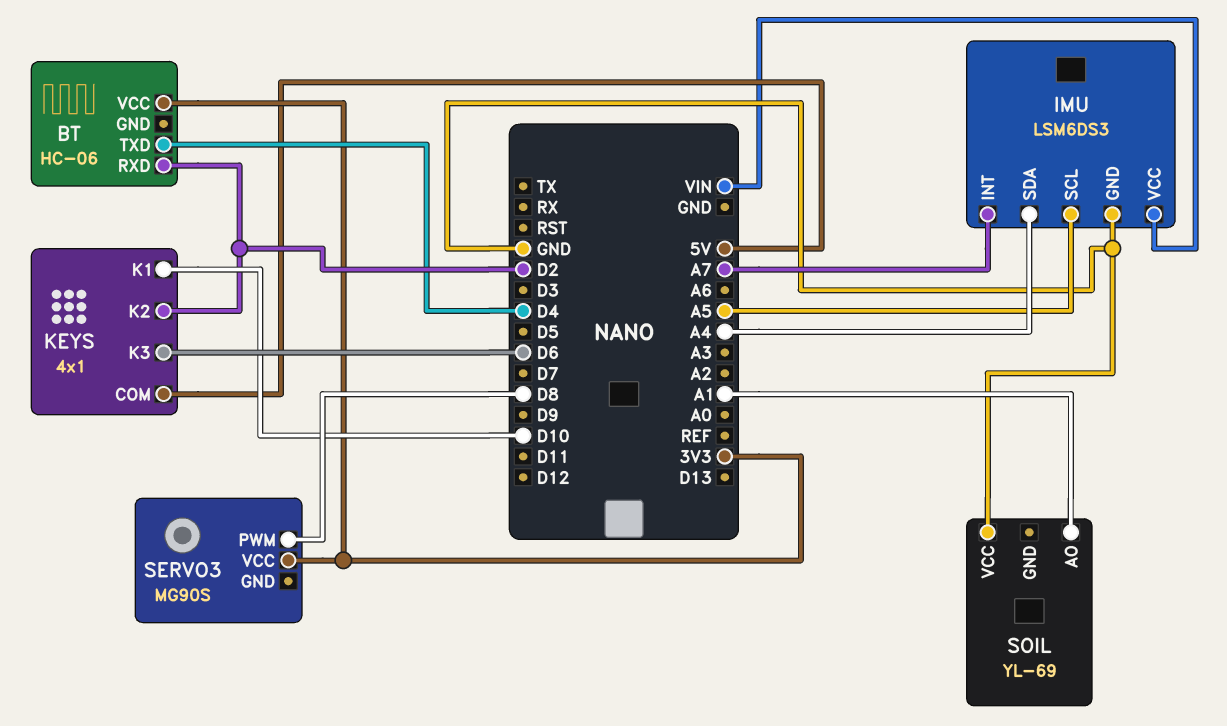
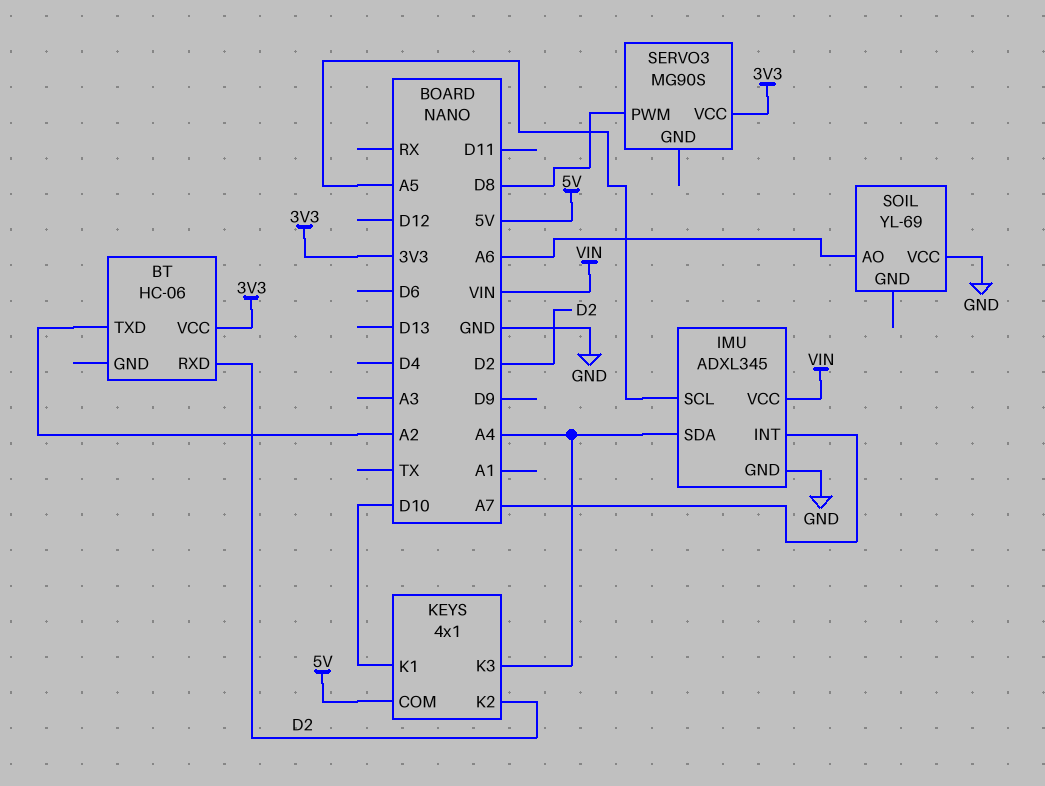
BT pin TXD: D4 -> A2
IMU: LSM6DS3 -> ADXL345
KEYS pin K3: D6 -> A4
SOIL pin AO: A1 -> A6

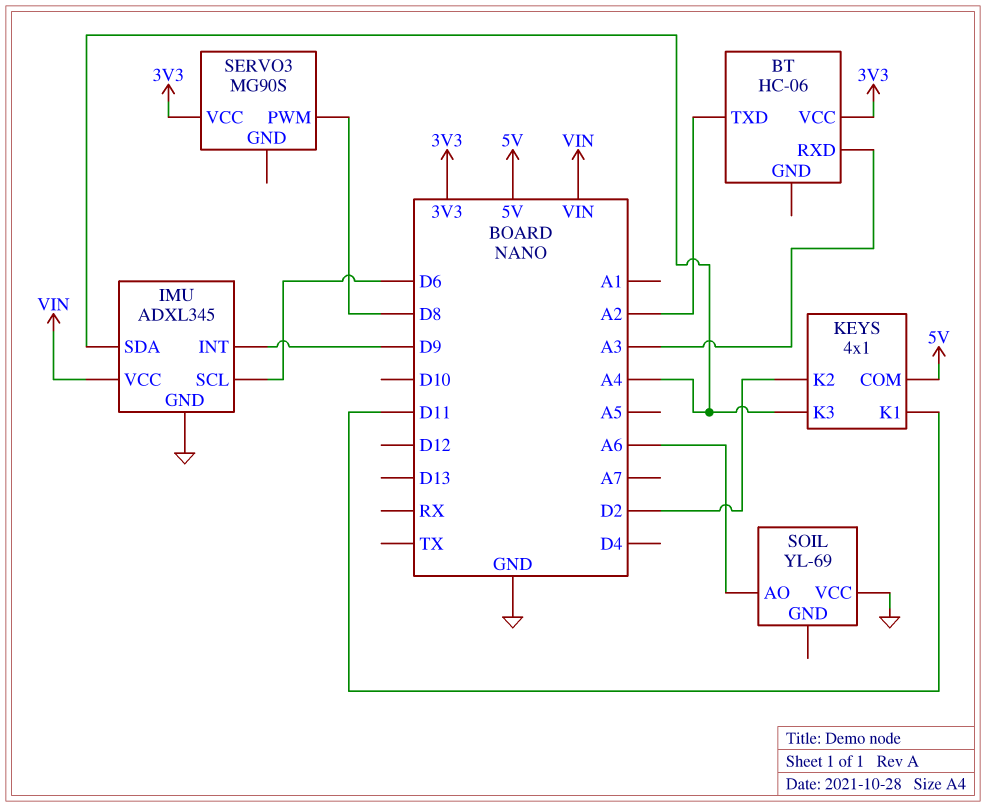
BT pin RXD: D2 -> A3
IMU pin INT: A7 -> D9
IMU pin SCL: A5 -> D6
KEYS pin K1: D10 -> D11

******************************

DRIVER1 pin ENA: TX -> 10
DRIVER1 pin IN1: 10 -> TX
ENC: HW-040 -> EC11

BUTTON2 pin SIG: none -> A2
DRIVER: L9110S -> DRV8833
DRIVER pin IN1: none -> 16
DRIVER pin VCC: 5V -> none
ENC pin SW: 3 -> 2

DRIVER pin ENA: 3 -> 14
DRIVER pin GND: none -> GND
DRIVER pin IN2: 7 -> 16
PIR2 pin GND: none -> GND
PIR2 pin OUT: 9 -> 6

******************************

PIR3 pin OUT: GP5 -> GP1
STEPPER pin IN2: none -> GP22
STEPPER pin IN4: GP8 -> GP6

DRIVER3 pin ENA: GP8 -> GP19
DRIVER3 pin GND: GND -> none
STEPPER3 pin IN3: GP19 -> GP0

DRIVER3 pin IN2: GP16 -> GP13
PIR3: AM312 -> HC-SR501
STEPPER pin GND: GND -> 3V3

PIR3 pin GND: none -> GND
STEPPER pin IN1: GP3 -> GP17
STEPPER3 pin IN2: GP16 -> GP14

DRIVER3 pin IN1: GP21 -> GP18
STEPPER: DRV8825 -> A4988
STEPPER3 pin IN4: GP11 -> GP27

******************************

What the task asks:
What is needed is an exact copy of the lines above, from the one containing "DRIVER3 pin IN1: GP21 -> GP18" through the one containing "STEPPER3 pin IN4: GP11 -> GP27", with nothing added.

Exercise result:
DRIVER3 pin IN1: GP21 -> GP18
STEPPER: DRV8825 -> A4988
STEPPER3 pin IN4: GP11 -> GP27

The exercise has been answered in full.